■ Supplied records
Segment Open
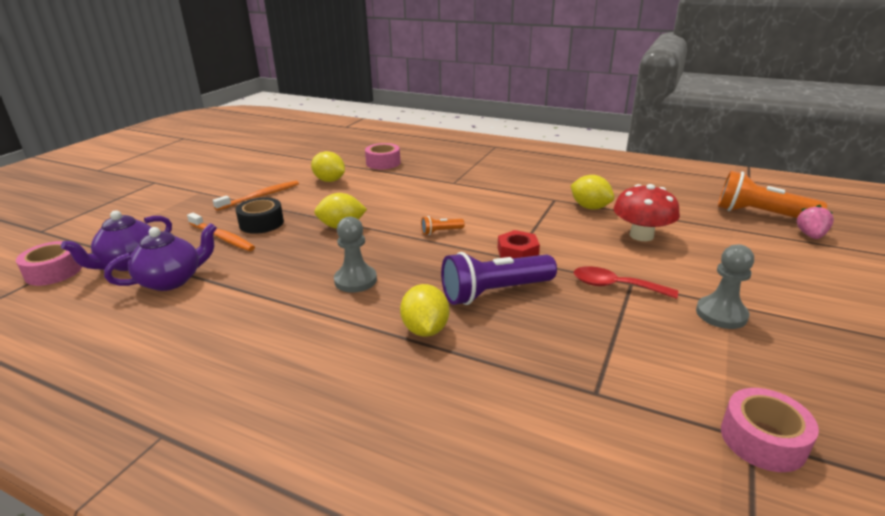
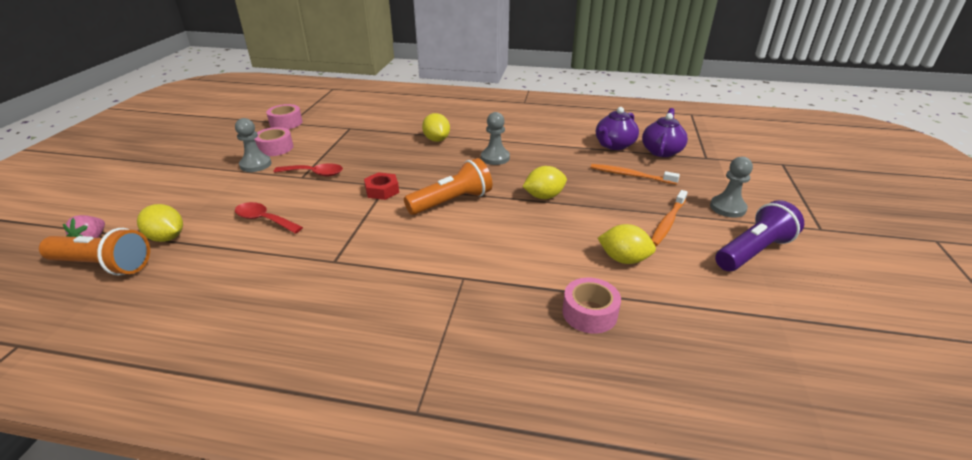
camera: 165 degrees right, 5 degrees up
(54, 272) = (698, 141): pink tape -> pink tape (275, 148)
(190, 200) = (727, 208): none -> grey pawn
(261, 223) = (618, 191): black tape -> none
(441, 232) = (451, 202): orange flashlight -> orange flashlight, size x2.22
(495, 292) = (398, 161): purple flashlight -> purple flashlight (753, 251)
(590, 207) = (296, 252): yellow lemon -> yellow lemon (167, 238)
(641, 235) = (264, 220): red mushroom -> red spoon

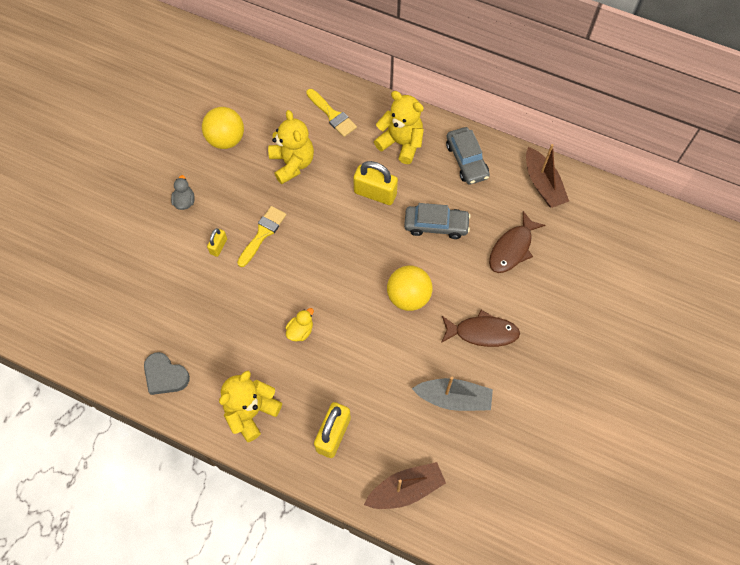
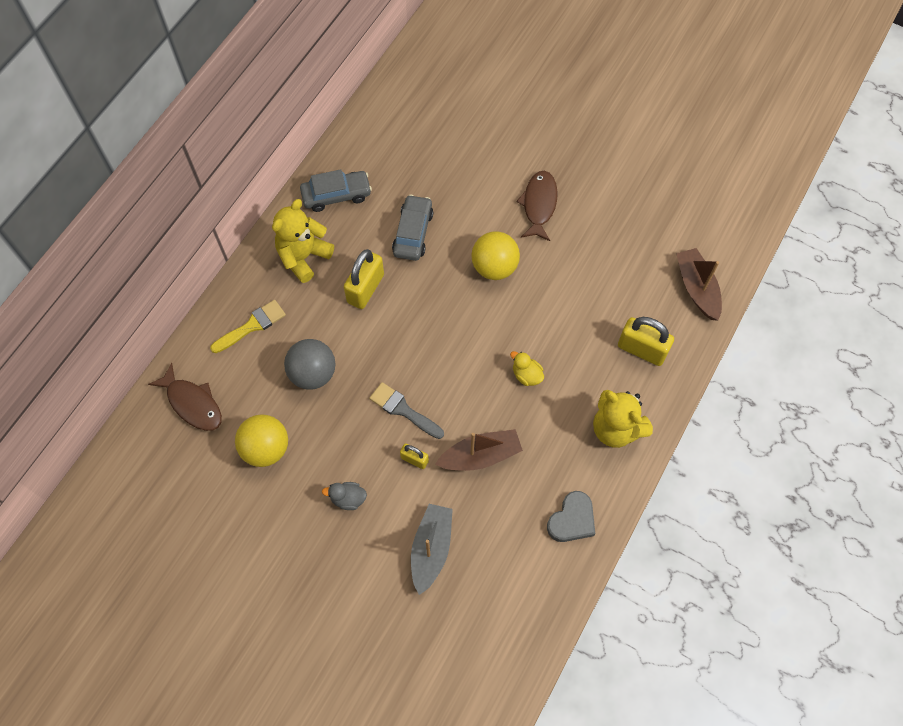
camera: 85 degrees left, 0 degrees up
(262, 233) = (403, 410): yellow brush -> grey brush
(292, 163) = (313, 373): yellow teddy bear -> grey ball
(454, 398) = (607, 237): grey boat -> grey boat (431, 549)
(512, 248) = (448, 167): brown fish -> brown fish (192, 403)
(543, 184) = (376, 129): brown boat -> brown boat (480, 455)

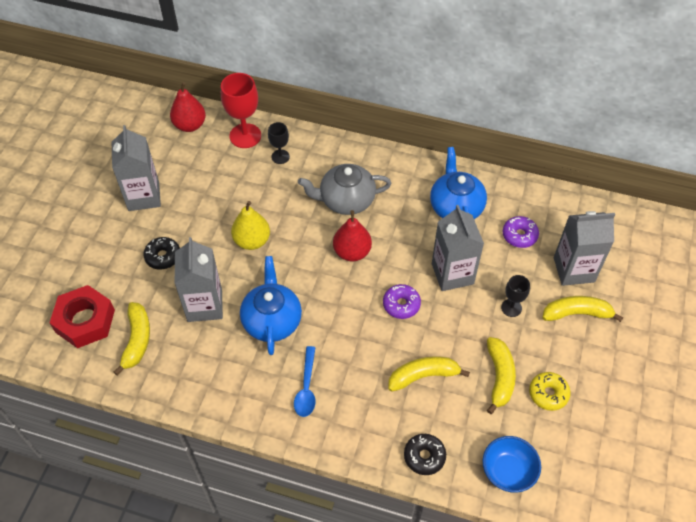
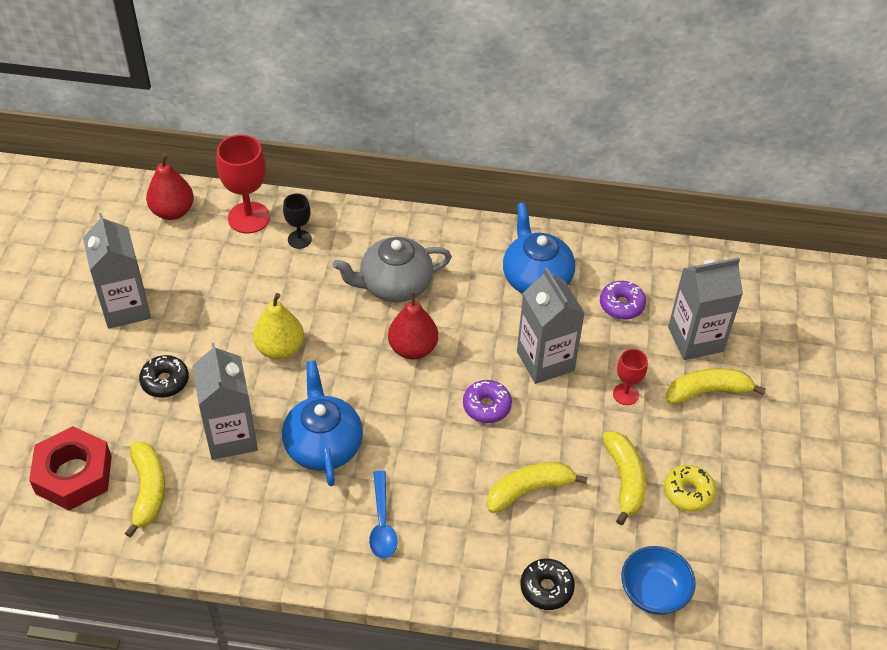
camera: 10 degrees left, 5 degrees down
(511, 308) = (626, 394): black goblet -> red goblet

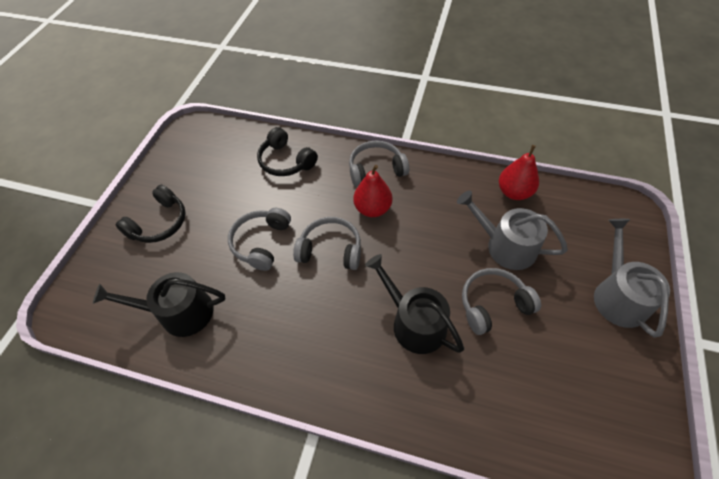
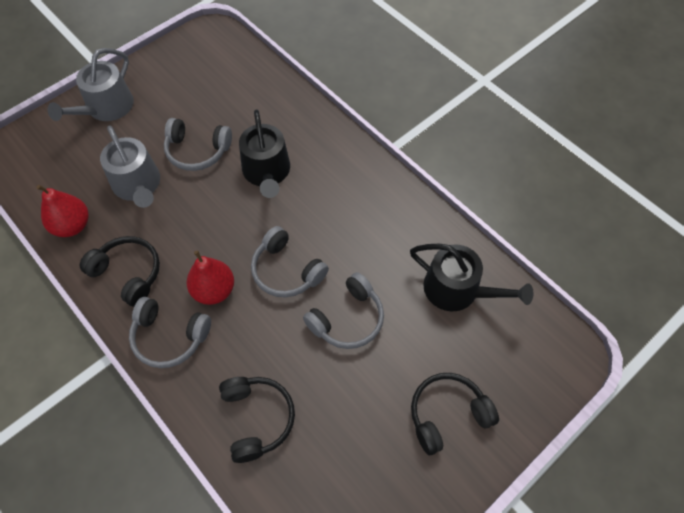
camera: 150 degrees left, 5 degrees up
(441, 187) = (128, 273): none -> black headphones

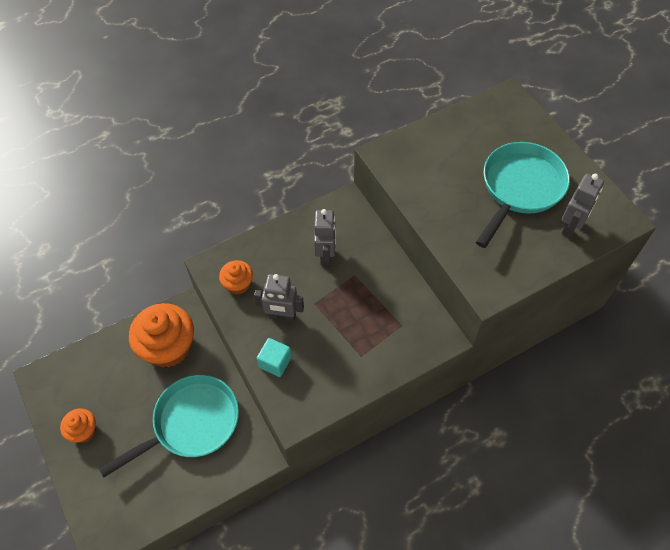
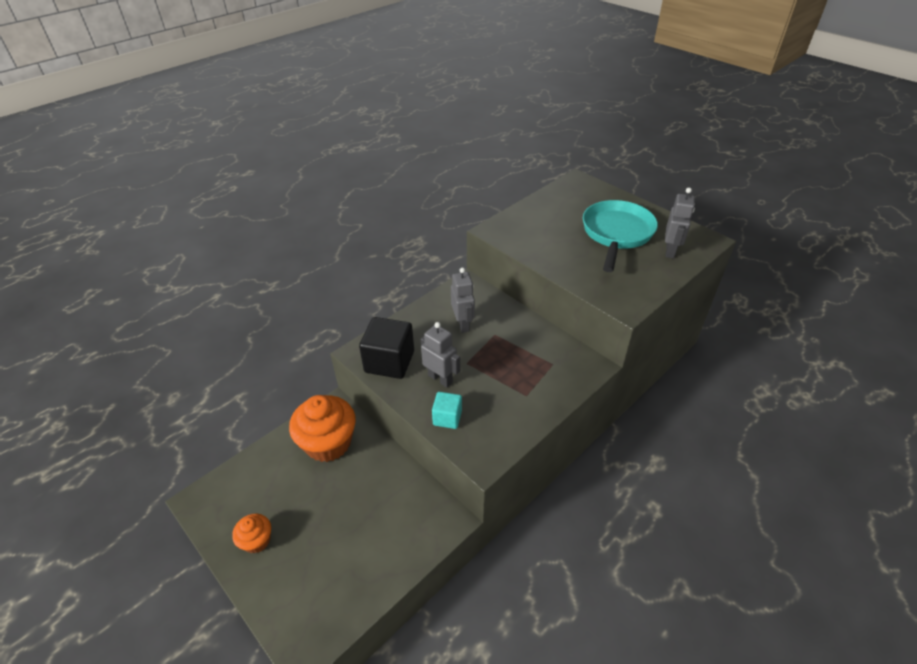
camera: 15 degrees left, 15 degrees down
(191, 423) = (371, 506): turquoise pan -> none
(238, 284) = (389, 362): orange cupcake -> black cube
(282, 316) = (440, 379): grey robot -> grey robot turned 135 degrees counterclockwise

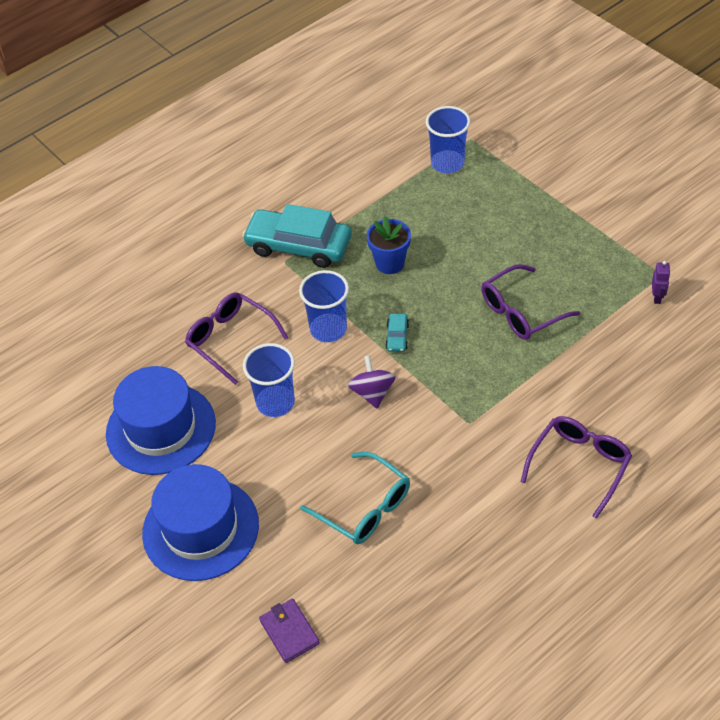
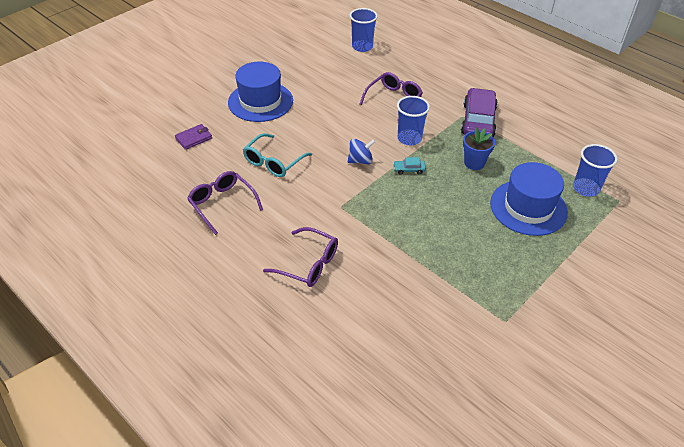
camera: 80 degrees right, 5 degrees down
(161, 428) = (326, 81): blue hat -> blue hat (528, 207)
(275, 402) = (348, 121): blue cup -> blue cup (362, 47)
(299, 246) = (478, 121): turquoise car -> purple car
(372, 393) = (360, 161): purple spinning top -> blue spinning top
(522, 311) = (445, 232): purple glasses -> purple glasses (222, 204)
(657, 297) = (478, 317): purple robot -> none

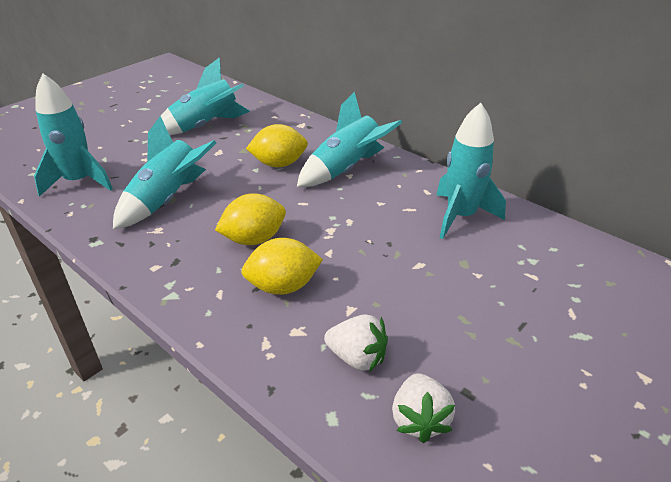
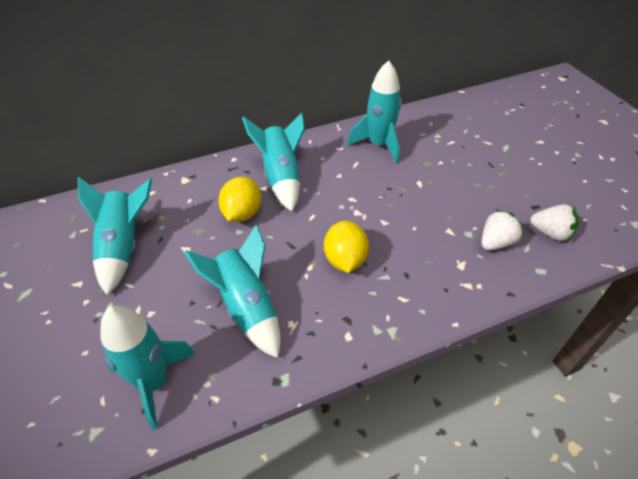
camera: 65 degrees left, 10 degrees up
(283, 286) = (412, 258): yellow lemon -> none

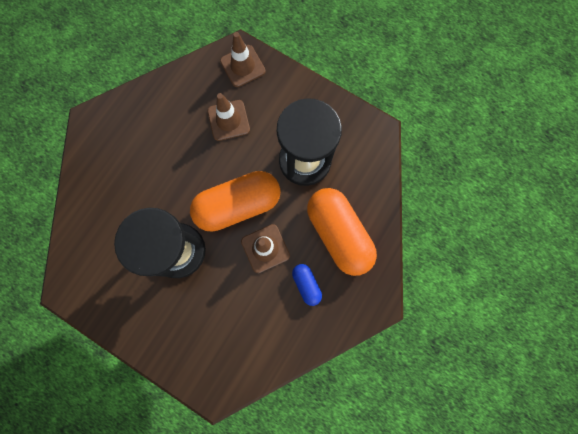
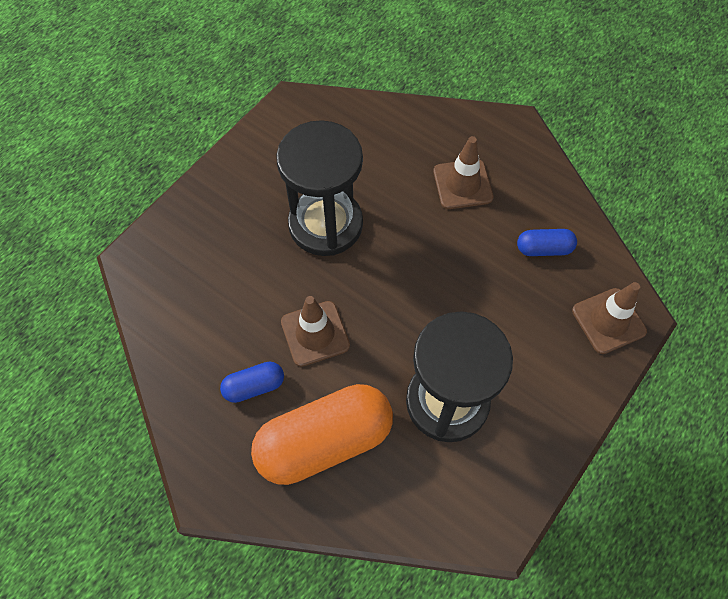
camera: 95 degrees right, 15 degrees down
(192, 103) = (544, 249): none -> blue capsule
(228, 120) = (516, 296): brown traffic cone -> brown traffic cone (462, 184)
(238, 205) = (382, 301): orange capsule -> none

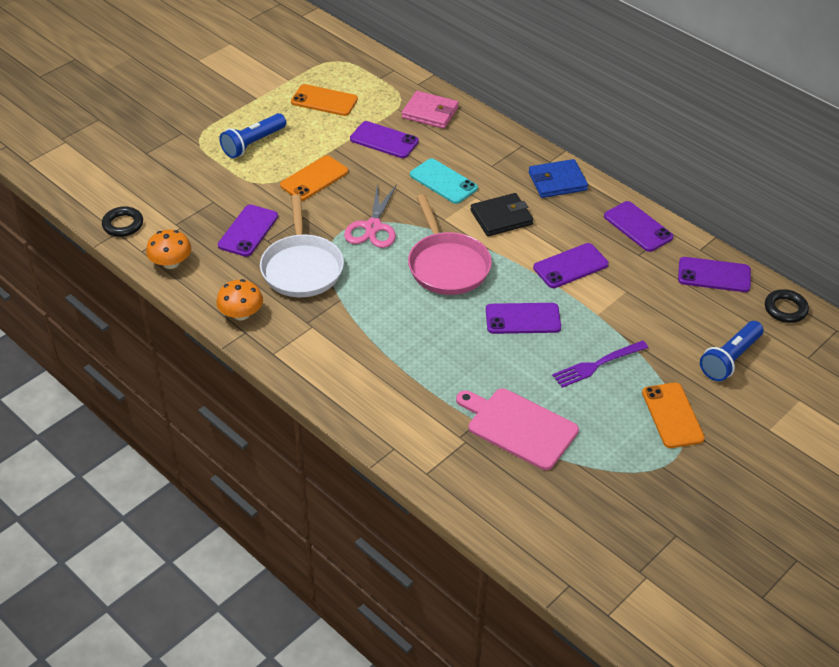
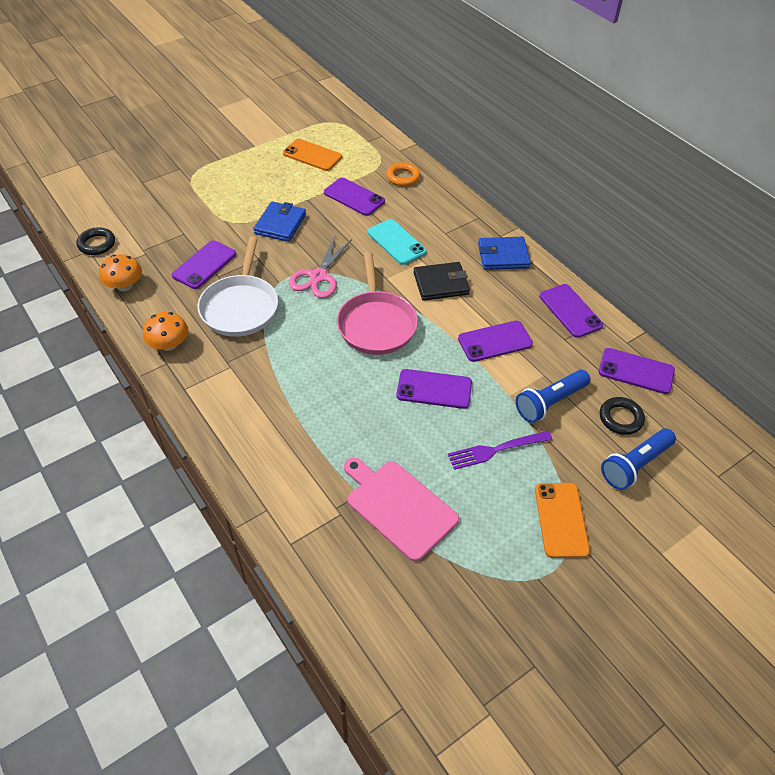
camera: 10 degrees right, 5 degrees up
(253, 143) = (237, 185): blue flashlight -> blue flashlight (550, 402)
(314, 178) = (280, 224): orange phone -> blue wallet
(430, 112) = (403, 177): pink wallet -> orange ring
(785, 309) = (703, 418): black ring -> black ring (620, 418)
Segment Closed
■ Task to complete
Copy each line of the records that has "turquoise" in it.

■ Answer to the exercise
(191, 423) = (371, 506): turquoise pan -> none
(299, 246) = (478, 121): turquoise car -> purple car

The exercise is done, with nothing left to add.